**Task statement**
All lines of the material below that include the string "notebook" are to be copied.

**Material for this task**
==============================

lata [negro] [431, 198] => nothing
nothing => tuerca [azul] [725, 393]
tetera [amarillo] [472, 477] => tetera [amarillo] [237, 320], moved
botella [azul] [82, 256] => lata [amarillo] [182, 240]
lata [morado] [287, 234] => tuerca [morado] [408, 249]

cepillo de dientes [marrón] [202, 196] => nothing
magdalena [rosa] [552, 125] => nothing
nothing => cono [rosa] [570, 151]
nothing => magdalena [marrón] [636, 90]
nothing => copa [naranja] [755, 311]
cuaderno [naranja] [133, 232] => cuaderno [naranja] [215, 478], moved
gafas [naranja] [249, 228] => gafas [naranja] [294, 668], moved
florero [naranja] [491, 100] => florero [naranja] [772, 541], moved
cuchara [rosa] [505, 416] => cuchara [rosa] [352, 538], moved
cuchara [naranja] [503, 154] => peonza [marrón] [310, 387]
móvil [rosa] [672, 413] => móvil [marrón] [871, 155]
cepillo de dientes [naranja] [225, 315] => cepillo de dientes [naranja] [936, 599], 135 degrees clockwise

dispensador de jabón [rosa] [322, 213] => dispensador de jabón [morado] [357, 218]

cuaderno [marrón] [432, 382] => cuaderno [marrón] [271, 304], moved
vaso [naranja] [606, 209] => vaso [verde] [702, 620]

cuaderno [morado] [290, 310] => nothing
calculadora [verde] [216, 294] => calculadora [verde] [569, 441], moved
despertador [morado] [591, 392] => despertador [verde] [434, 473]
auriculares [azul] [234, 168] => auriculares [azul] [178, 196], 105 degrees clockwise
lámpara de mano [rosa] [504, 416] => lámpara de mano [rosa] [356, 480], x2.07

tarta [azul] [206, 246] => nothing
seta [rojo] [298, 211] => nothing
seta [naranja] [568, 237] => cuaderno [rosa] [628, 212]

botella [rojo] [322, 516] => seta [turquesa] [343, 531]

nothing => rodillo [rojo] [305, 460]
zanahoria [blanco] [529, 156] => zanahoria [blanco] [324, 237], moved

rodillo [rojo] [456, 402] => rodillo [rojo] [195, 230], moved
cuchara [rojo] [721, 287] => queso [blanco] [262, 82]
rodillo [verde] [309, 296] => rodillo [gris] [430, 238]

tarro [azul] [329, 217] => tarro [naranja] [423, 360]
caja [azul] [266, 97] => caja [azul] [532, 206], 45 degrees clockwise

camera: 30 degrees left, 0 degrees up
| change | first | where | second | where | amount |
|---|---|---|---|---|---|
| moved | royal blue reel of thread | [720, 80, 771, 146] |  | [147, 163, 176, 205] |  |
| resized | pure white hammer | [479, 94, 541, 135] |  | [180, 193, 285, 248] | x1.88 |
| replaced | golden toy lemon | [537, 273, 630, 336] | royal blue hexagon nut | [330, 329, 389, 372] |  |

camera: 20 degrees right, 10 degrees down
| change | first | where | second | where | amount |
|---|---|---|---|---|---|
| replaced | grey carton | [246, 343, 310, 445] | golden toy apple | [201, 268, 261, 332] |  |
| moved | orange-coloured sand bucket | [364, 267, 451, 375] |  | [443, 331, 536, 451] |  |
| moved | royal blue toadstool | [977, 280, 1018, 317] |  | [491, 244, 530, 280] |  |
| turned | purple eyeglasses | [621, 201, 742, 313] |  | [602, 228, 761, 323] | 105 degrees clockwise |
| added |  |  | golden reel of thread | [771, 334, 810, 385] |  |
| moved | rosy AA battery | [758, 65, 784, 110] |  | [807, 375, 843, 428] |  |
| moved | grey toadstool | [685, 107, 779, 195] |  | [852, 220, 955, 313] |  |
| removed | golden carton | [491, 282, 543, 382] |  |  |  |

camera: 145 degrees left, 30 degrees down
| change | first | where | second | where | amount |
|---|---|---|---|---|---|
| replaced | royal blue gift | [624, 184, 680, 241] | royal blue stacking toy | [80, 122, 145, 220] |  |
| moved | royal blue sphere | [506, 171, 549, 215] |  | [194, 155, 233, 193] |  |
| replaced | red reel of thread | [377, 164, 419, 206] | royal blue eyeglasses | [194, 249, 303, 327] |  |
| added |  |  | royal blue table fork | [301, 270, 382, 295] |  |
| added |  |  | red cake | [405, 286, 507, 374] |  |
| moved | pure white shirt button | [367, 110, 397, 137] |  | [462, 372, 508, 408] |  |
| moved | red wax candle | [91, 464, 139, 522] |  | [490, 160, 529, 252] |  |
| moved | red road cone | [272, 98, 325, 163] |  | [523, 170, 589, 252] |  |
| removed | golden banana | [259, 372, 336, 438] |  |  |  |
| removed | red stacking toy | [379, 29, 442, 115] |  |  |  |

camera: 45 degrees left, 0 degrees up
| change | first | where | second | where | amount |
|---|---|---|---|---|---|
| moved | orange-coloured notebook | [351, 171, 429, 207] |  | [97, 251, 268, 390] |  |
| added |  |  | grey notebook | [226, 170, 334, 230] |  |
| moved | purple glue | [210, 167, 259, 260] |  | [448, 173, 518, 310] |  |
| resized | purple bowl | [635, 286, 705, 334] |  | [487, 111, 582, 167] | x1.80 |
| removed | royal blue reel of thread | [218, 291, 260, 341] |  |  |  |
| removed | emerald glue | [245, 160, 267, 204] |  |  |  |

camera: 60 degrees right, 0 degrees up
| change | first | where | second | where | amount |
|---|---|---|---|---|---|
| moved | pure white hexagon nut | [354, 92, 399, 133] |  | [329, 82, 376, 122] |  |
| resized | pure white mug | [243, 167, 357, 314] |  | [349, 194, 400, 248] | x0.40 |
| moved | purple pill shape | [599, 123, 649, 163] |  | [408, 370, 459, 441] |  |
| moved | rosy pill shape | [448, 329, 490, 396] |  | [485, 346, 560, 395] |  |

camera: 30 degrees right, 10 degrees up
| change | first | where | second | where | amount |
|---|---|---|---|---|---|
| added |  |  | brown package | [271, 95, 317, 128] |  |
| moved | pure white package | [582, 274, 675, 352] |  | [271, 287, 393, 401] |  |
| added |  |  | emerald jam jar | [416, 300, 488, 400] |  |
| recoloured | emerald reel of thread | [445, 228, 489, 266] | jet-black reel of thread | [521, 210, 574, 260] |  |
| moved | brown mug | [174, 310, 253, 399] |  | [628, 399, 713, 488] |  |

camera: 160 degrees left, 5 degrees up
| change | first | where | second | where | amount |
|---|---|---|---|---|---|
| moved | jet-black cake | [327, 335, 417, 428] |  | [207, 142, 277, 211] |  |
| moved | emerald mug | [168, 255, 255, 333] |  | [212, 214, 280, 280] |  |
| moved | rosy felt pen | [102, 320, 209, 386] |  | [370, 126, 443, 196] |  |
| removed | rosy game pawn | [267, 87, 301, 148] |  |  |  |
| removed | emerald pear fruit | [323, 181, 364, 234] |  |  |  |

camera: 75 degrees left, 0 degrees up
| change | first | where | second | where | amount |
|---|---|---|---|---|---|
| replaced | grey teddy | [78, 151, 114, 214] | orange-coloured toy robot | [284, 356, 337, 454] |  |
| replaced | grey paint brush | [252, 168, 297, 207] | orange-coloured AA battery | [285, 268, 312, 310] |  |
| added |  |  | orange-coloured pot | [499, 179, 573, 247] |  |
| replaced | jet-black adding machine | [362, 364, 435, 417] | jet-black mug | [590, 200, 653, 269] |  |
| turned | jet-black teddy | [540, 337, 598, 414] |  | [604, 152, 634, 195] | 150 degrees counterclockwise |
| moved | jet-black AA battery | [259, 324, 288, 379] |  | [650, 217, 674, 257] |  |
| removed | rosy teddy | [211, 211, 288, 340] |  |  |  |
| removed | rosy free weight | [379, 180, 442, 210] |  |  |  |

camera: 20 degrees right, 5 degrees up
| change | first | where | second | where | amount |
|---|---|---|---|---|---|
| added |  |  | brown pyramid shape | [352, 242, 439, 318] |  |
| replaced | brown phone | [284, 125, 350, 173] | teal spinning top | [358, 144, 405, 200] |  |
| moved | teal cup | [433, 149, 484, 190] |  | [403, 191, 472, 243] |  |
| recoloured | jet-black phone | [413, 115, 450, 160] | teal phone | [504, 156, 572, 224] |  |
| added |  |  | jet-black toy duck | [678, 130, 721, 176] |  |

==============================

**Task result**
| moved | orange-coloured notebook | [351, 171, 429, 207] |  | [97, 251, 268, 390] |  |
| added |  |  | grey notebook | [226, 170, 334, 230] |  |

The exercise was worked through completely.